-- EXERCISE AIM --
Give only the number of lines in these records that include "pink".

Before-and-after scene images:

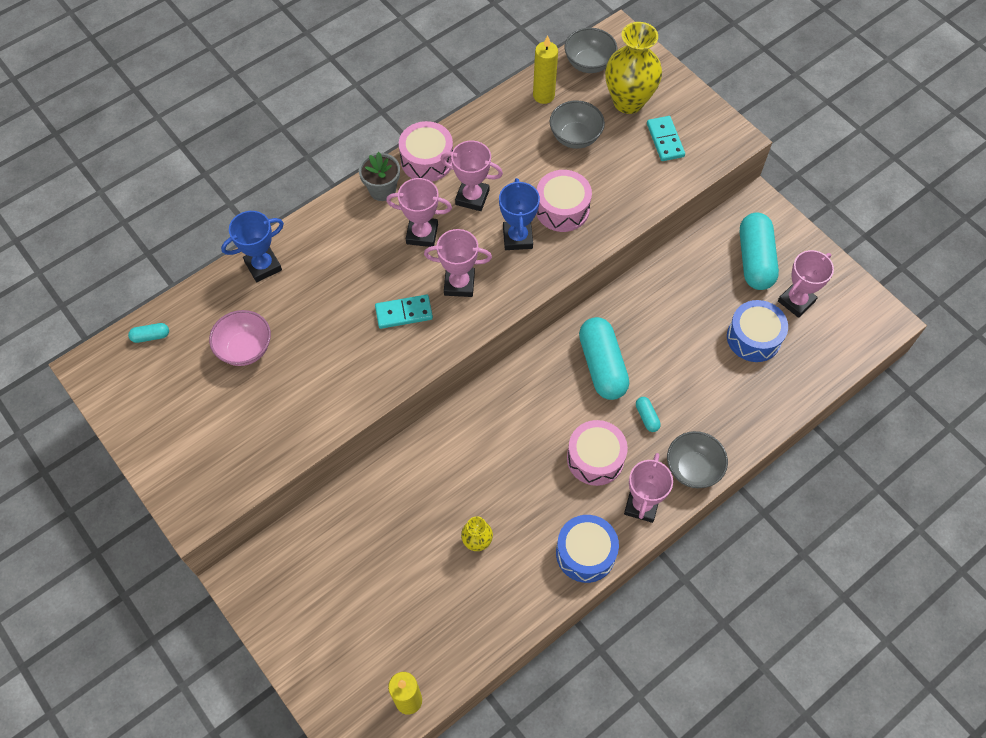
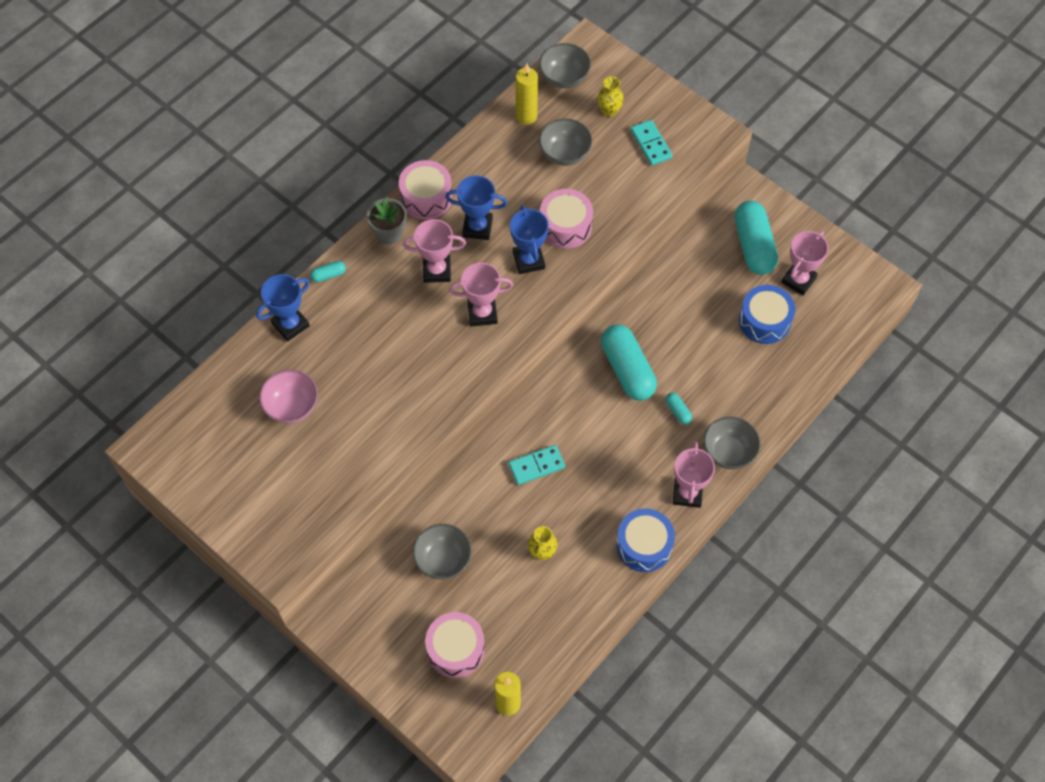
camera: 10 degrees left, 0 degrees up
(151, 336) = (198, 409): turquoise capsule -> turquoise capsule (328, 275)
(373, 533) = (443, 560): none -> grey bowl
(404, 313) = (435, 349): turquoise domino -> turquoise domino (536, 466)
(472, 197) = (477, 227): pink trophy -> blue trophy
(595, 458) = (637, 457): pink drum -> pink drum (456, 649)
(628, 101) = (609, 111): yellow vase -> yellow vase, size x0.49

-- REPLY TO THE EXERCISE --
2